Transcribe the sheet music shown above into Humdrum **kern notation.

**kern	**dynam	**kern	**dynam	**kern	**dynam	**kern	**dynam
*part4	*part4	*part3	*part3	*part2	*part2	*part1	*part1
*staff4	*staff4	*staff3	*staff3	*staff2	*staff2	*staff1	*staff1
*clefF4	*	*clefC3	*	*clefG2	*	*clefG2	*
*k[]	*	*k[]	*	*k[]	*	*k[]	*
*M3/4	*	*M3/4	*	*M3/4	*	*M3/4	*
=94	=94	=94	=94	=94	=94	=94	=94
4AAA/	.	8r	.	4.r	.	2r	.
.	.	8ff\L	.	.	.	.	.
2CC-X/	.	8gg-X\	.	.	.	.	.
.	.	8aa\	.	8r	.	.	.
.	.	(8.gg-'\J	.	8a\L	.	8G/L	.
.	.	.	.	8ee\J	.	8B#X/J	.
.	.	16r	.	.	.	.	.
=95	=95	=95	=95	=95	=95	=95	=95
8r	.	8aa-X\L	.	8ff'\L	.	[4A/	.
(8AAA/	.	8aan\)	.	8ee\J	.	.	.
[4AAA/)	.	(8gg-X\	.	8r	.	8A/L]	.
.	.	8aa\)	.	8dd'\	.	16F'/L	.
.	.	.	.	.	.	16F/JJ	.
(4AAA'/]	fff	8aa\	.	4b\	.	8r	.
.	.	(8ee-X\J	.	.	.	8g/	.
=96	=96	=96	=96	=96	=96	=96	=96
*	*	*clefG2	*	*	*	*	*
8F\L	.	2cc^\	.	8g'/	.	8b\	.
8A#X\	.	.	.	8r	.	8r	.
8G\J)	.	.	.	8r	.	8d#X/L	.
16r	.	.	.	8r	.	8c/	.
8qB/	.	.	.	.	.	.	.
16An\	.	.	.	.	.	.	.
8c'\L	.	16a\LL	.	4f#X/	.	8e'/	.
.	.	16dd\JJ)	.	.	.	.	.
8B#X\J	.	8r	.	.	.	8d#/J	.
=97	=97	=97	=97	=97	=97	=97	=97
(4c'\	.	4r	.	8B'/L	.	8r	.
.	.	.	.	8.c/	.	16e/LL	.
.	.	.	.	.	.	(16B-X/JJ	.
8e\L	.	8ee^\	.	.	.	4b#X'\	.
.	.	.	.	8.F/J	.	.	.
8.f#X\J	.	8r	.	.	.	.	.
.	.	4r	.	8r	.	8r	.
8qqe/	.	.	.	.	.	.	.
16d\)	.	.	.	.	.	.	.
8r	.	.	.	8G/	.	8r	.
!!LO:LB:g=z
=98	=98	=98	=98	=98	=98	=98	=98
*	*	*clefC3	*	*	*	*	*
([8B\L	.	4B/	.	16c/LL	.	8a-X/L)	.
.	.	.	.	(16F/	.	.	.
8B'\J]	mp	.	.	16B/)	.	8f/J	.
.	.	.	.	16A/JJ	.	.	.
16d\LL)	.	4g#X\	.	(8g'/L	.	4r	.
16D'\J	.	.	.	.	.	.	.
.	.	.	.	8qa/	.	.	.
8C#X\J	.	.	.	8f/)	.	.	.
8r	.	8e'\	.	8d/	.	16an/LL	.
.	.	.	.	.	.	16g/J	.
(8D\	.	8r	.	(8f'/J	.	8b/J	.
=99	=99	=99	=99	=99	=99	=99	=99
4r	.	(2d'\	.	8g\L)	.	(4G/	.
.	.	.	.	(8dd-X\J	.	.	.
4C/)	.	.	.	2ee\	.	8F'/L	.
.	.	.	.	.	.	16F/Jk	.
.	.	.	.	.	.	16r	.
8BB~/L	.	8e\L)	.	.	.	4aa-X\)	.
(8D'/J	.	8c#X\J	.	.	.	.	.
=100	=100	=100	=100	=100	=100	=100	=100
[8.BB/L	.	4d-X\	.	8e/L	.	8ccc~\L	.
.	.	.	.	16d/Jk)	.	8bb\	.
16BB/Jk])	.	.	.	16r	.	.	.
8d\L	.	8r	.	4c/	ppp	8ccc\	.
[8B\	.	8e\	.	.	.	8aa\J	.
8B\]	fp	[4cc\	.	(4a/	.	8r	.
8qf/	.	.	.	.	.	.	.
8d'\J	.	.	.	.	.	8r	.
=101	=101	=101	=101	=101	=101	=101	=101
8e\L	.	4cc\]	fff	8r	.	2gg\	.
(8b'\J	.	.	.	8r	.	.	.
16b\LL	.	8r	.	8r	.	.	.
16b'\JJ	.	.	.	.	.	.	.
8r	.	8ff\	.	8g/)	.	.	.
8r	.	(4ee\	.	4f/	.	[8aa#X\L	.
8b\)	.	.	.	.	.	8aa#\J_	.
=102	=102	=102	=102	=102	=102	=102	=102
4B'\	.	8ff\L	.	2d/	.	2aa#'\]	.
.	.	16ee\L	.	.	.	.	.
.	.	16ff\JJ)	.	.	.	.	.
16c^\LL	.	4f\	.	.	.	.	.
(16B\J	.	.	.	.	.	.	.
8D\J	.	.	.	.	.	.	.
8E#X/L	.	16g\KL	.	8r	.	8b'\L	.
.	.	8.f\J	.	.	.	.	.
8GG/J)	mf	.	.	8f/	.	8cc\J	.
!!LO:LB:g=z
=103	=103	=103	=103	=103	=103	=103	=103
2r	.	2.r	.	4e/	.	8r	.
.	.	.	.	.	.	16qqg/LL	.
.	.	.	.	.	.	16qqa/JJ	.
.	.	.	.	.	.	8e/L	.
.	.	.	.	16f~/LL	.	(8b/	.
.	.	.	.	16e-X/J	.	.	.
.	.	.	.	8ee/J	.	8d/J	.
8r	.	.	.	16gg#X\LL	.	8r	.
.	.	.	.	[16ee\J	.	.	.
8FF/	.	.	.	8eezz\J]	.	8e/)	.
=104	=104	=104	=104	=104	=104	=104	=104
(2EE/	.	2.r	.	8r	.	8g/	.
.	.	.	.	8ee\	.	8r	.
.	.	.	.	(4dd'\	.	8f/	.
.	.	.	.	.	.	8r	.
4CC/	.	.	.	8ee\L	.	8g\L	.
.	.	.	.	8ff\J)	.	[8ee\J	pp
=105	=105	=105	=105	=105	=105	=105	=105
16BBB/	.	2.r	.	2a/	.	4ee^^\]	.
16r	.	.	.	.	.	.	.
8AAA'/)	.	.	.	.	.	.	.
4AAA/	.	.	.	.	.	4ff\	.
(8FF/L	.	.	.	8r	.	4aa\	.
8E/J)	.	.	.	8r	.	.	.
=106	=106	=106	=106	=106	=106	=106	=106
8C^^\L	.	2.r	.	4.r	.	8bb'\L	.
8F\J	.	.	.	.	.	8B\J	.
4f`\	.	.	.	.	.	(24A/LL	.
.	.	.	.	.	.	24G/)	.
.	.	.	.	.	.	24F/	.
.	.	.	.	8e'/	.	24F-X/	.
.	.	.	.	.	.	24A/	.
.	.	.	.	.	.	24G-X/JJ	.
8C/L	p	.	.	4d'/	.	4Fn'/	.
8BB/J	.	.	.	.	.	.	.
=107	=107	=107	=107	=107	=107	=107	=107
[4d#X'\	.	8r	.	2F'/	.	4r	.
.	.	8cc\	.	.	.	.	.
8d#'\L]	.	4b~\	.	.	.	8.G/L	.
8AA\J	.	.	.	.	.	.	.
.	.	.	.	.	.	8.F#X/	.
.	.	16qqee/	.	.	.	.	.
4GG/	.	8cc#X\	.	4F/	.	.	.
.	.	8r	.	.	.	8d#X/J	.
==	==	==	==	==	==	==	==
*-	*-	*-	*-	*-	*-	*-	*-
◇ ◇ ◇ ◇ ◇ ◇ ◇
TASK REQUIREMENTS: Count the lines of the listing that contain the string "kern", with case significant, and give only the number.

ANSWER TO THE EXERCISE: 2